Exercise details — Hunt for the word "fioletowy" across the entries below, copying each line that holds it.

Supplied material —
# # # # #

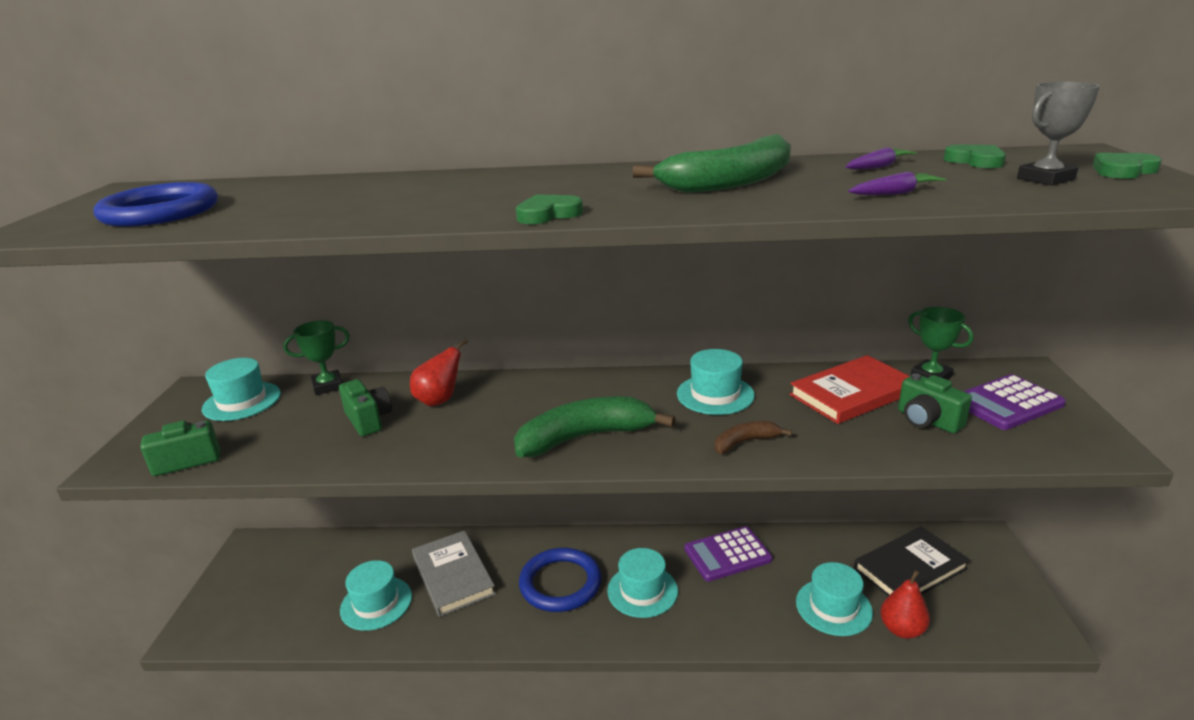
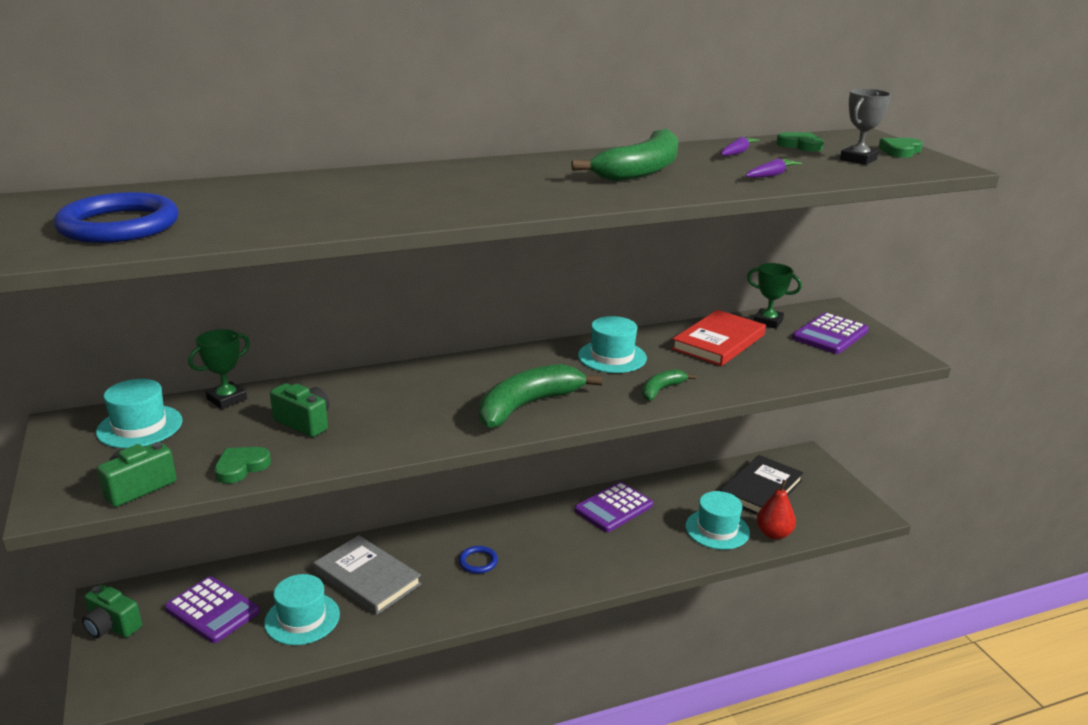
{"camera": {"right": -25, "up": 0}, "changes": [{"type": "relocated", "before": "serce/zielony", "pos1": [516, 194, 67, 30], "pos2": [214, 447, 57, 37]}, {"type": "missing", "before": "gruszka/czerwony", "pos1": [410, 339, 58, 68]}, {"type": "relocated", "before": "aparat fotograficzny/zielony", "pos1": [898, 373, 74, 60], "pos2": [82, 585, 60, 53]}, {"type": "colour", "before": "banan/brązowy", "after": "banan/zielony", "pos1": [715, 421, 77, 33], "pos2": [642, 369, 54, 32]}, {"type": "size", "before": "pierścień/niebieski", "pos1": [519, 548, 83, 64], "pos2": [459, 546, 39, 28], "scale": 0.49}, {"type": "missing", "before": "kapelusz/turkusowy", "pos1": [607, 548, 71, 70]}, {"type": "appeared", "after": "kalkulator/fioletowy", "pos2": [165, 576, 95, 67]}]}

# # # # #

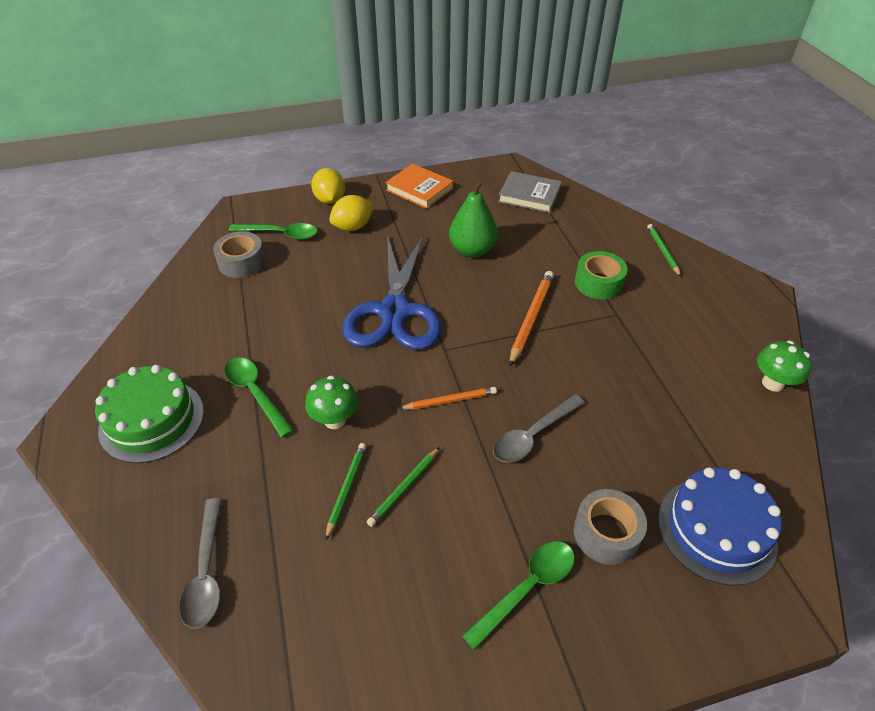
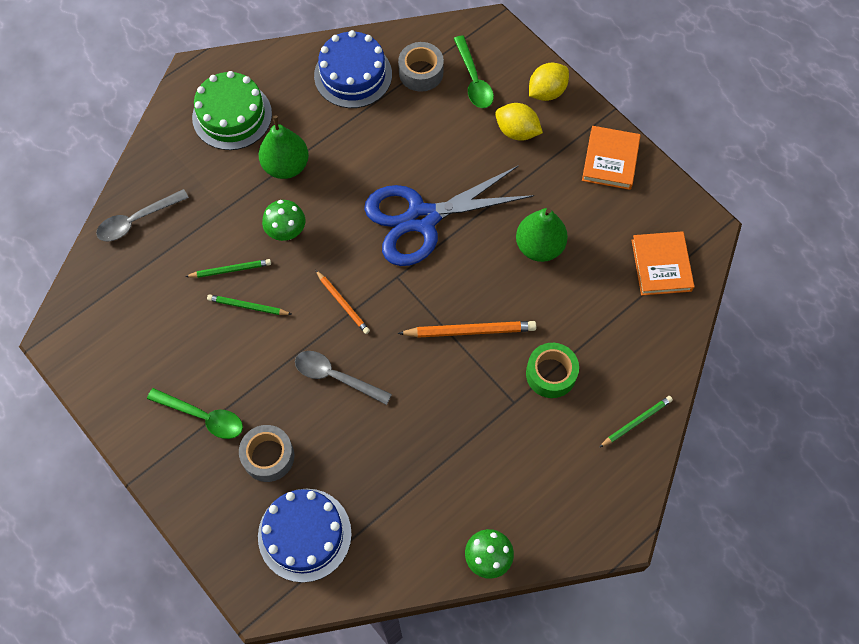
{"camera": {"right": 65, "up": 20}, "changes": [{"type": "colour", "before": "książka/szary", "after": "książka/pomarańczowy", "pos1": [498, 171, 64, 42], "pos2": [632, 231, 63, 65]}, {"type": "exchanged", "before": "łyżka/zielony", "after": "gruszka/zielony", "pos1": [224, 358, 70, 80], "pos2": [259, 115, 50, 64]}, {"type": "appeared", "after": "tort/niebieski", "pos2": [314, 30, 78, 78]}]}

# # # # #

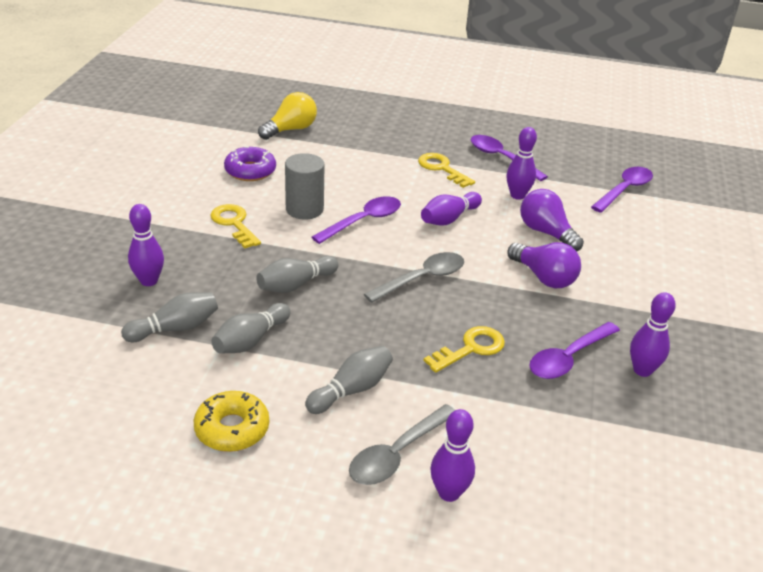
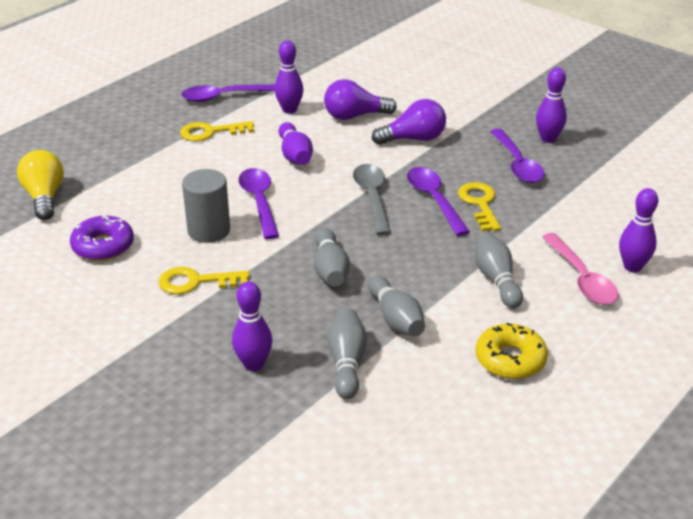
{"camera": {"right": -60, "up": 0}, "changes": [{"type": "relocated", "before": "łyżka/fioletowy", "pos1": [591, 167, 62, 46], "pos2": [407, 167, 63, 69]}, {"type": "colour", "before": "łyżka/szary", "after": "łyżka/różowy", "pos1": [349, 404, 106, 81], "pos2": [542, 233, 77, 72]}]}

# # # # #

Finished task —
{"camera": {"right": -25, "up": 0}, "changes": [{"type": "relocated", "before": "serce/zielony", "pos1": [516, 194, 67, 30], "pos2": [214, 447, 57, 37]}, {"type": "missing", "before": "gruszka/czerwony", "pos1": [410, 339, 58, 68]}, {"type": "relocated", "before": "aparat fotograficzny/zielony", "pos1": [898, 373, 74, 60], "pos2": [82, 585, 60, 53]}, {"type": "colour", "before": "banan/brązowy", "after": "banan/zielony", "pos1": [715, 421, 77, 33], "pos2": [642, 369, 54, 32]}, {"type": "size", "before": "pierścień/niebieski", "pos1": [519, 548, 83, 64], "pos2": [459, 546, 39, 28], "scale": 0.49}, {"type": "missing", "before": "kapelusz/turkusowy", "pos1": [607, 548, 71, 70]}, {"type": "appeared", "after": "kalkulator/fioletowy", "pos2": [165, 576, 95, 67]}]}
{"camera": {"right": -60, "up": 0}, "changes": [{"type": "relocated", "before": "łyżka/fioletowy", "pos1": [591, 167, 62, 46], "pos2": [407, 167, 63, 69]}, {"type": "colour", "before": "łyżka/szary", "after": "łyżka/różowy", "pos1": [349, 404, 106, 81], "pos2": [542, 233, 77, 72]}]}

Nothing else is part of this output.